Start DATA ENTRIES

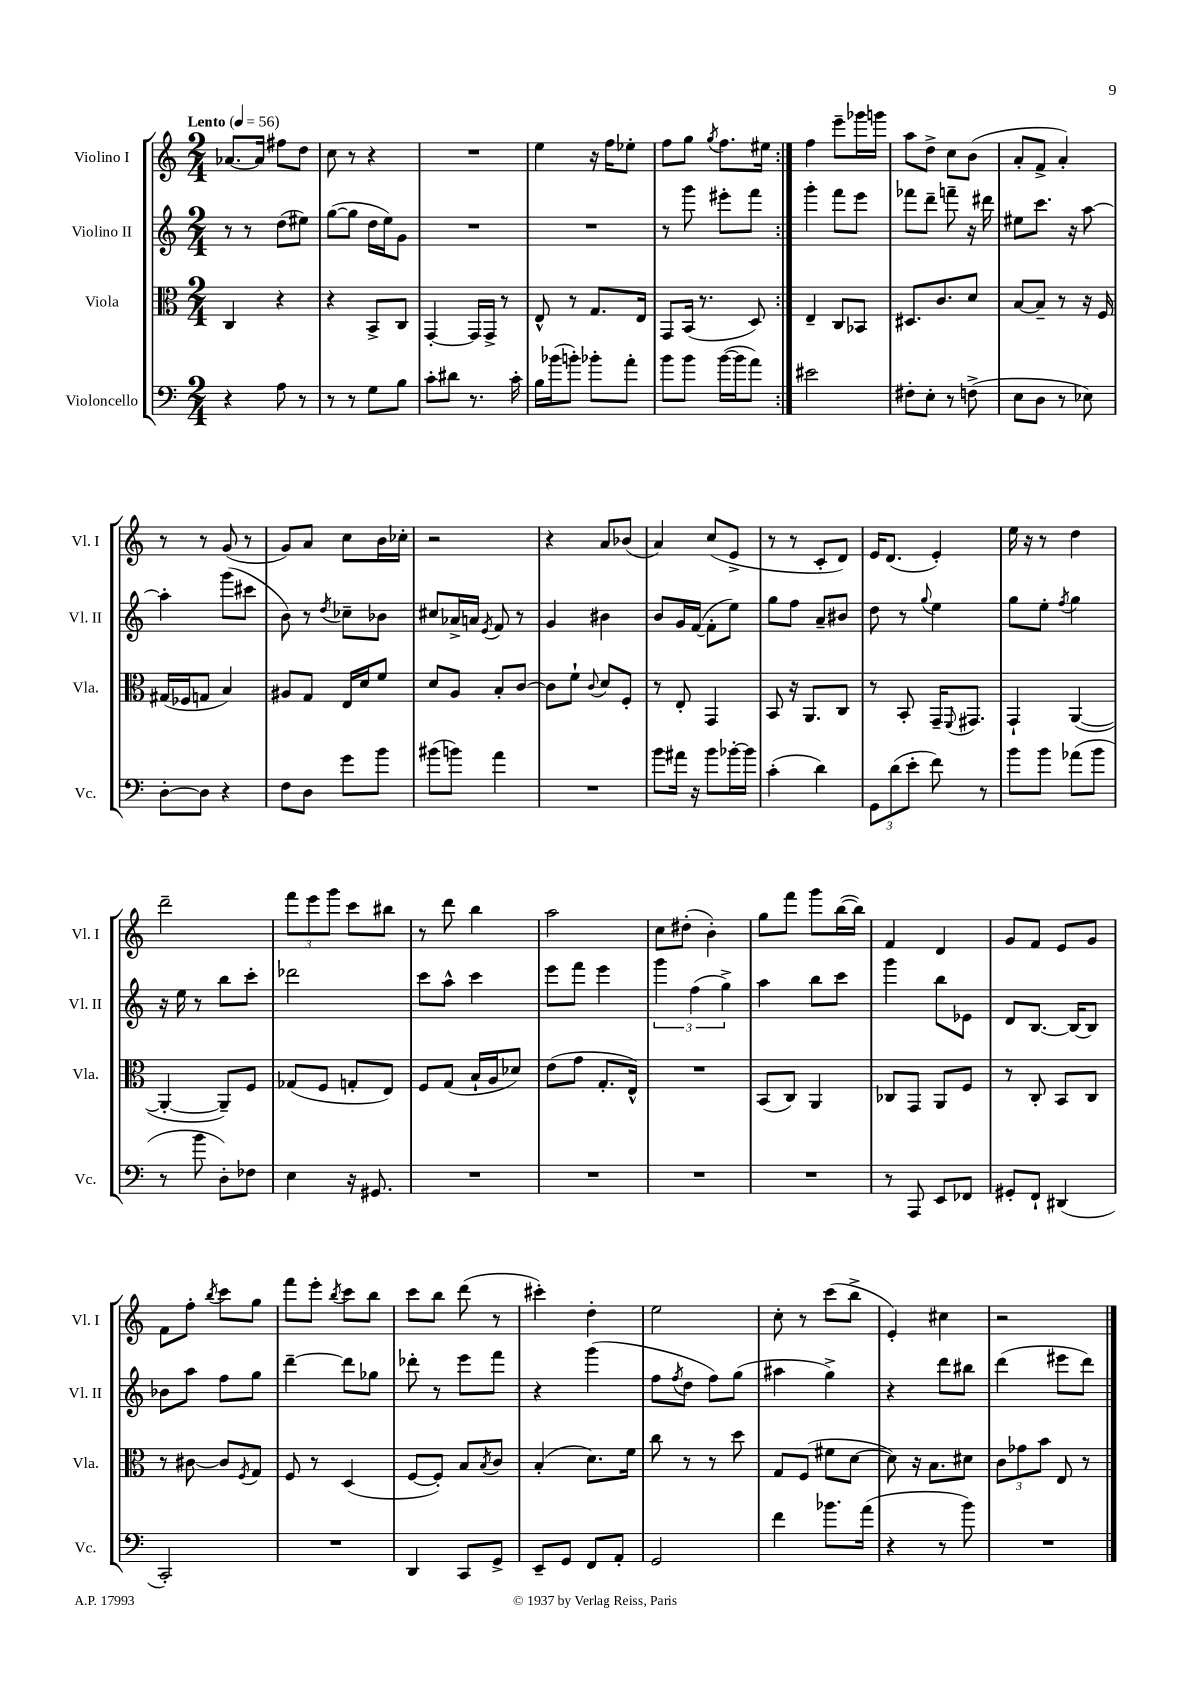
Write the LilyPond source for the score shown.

<<
\new StaffGroup <<
\new Staff = "s0" \with { instrumentName = "Violino I" shortInstrumentName = "Vl. I" } {
    \clef treble \key c \major \numericTimeSignature \time 2/4 \tempo "Lento" 4 = 56
    \repeat volta 2 { aes'8.~ aes'16 fis''8 d''8 |
    c''8 r8 r4 |
    R2 |
    e''4 r16 f''16 ees''8-. |
    f''8 g''8 \acciaccatura { g''8 } f''8. eis''16 | }
    f''4 e'''8-- ges'''16 g'''16 |
    a''8 d''8-> c''8 b'8( |
    a'8-. f'8-> a'4-.) |
    r8 r8 g'8( r8 |
    g'8) a'8 c''8 b'16 ces''16-. |
    r2 |
    r4 a'8 bes'8( |
    a'4) c''8( e'8-> |
    r8 r8 c'8-. d'8) |
    e'16 d'8.( e'4-.) |
    e''16 r16 r8 d''4 |
    d'''2-- |
    \tuplet 3/2 { f'''8 e'''8 g'''8 } c'''8 bis''8 |
    r8 d'''8 b''4 |
    a''2 |
    c''8 dis''8-.( b'4-.) |
    g''8 f'''8 g'''8 b''16~( b''16) |
    f'4 d'4 |
    g'8 f'8 e'8 g'8 |
    f'8 f''8-. \acciaccatura { b''8 } c'''8 g''8 |
    f'''8 e'''8-. \acciaccatura { b''8 } c'''8 b''8 |
    c'''8 b''8 d'''8( r8 |
    cis'''4-.) d''4-. |
    e''2 |
    c''8-. r8 c'''8( b''8-> |
    e'4-.) cis''4 |
    r2 \bar "|." |
}
\new Staff = "s1" \with { instrumentName = "Violino II" shortInstrumentName = "Vl. II" } {
    \clef treble \key c \major \numericTimeSignature \time 2/4
    \repeat volta 2 { r8 r8 d''8( eis''8) |
    g''8~( g''8 d''16 e''16) g'8 |
    R2 |
    R2 |
    r8 g'''8 eis'''8-. f'''8 | }
    g'''4-. f'''8 e'''8 |
    fes'''8 d'''8-- f'''8-- r16 dis'''16 |
    eis''8 c'''8. r16 a''8~ |
    a''4-. g'''8( cis'''8 |
    b'8) r8 \acciaccatura { d''8 } ces''8-- bes'8 |
    cis''8 aes'16-> a'16 \acciaccatura { e'8 } f'8 r8 |
    g'4 bis'4 |
    b'8 g'16 f'16~( f'8-. e''8) |
    g''8 f''8 a'8-- bis'8 |
    d''8 r8 \appoggiatura { g''8 } e''4 |
    g''8 e''8-. \acciaccatura { f''8 } g''4 |
    r16 e''16 r8 b''8 c'''8-. |
    des'''2 |
    c'''8 a''8-^ c'''4 |
    e'''8 f'''8 e'''4 |
    \tuplet 3/2 { g'''4 f''4( g''4->) } |
    a''4 b''8 c'''8 |
    g'''4 b''8 ees'8 |
    d'8 b8.~ b16~ b8 |
    bes'8 a''8 f''8 g''8 |
    d'''4~-- d'''8 ges''8 |
    des'''8-. r8 e'''8 f'''8 |
    r4 g'''4( |
    f''8 \acciaccatura { f''8 } d''8 f''8) g''8( |
    ais''4 g''4->) |
    r4 d'''8 bis''8 |
    d'''4( eis'''8 d'''8) \bar "|." |
}
\new Staff = "s2" \with { instrumentName = "Viola" shortInstrumentName = "Vla." } {
    \clef alto \key c \major \numericTimeSignature \time 2/4
    \repeat volta 2 { c4 r4 |
    r4 b,8-> c8 |
    g,4~-. g,16 g,16-> r8 |
    e8-^ r8 g8. e16 |
    g,8 b,16( r8. d8) | }
    e4-- c8 bes,8 |
    dis8. c'8. d'8 |
    b8~ b8-- r8 r16 f16 |
    gis16( fes16 g8 b4) |
    ais8 g8 e16 d'16 f'8 |
    d'8 a8 b8-. c'8~ |
    c'8 f'8-! \appoggiatura { c'8 } d'8 f8-. |
    r8 e8-. g,4 |
    b,8 r16 a,8. c8 |
    r8 b,8-. g,16-- \appoggiatura { f,8 } gis,8. |
    g,4-! a,4~( |
    a,4~-. a,8--) f8 |
    ges8( f8 g8-. e8) |
    f8 g8( b16-! a16 des'8) |
    e'8( g'8 g8.-. e16-^) |
    R2 |
    b,8( c8) a,4 |
    ces8 g,8 a,8 f8 |
    r8 c8-. b,8 c8 |
    r8 cis'8~ cis'8 \acciaccatura { f8 } g8 |
    f8 r8 d4( |
    f8~ f8-.) b8 \acciaccatura { b8 } c'8 |
    b4-.( d'8.) f'16 |
    c''8 r8 r8 d''8 |
    g8 f8( fis'8 d'8~ |
    d'8) r16 b8. dis'8 |
    \tuplet 3/2 { c'8 ges'8 b'8 } e8 r8 \bar "|." |
}
\new Staff = "s3" \with { instrumentName = "Violoncello" shortInstrumentName = "Vc." } {
    \clef bass \key c \major \numericTimeSignature \time 2/4
    \repeat volta 2 { r4 a8 r8 |
    r8 r8 g8 b8 |
    c'8-. dis'8 r8. c'16-. |
    b16 bes'16( b'8-.) bes'8-. a'8-. |
    b'8 b'8 b'16~( b'16 a'8) | }
    eis'2 |
    fis8-. e8-. r8 f8->( |
    e8 d8 r8 ees8) |
    d8~-. d8 r4 |
    f8 d8 g'8 b'8 |
    bis'8( b'8) a'4 |
    R2 |
    b'8 ais'16 r16 b'8 bes'16~-. bes'16 |
    c'4-.( d'4) |
    \tuplet 3/2 { g,8 d'8( e'8-. } f'8) r8 |
    b'8 b'8 aes'8( b'8 |
    r8 b'8 d8-.) fes8 |
    e4 r16 gis,8. |
    R2 |
    R2 |
    R2 |
    R2 |
    r8 a,,8 e,8 fes,8 |
    gis,8-. f,8-! dis,4( |
    c,2-.) |
    R2 |
    d,4 c,8 g,8-> |
    e,8-- g,8 f,8 a,8-. |
    g,2 |
    f'4 bes'8. a'16( |
    r4 r8 b'8) |
    R2 \bar "|." |
}
>>
>>
\layout { \context { \Score \remove "Bar_number_engraver" } }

End DATA ENTRIES

Find every line in the rows above that contains the string "volta", treating case as significant, and copy each such line.

    \repeat volta 2 { aes'8.~ aes'16 fis''8 d''8 |
    \repeat volta 2 { r8 r8 d''8( eis''8) |
    \repeat volta 2 { c4 r4 |
    \repeat volta 2 { r4 a8 r8 |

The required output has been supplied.